EXERCISE DETAILS: None of the images should appear in your copy. Transcribe the data in full.

DATA EXTRACT:
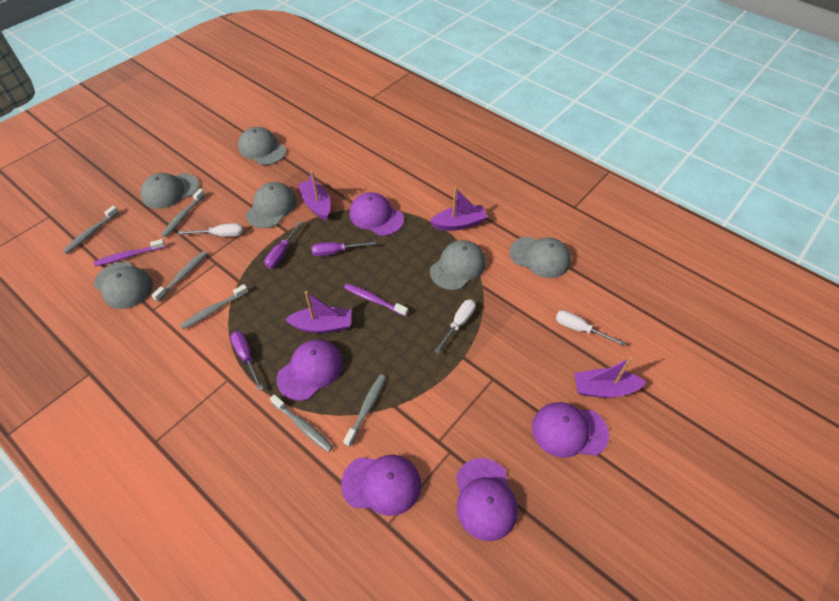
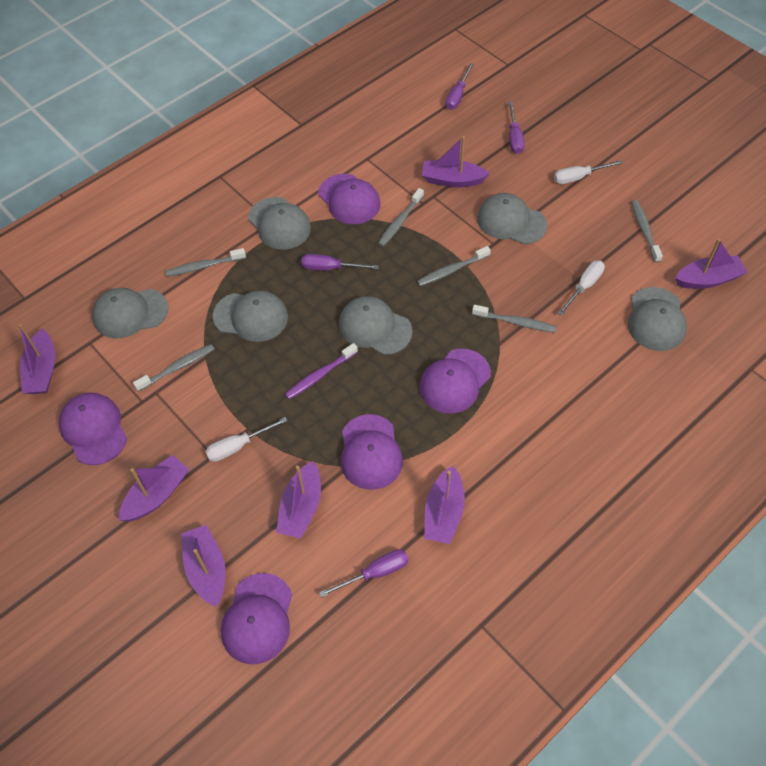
purple boat: 4 -> 7
purple screwdriver: 3 -> 4
purple toothbrush: 2 -> 1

THE COMPLETED TASK:
purple boat: 4 -> 7
purple screwdriver: 3 -> 4
purple toothbrush: 2 -> 1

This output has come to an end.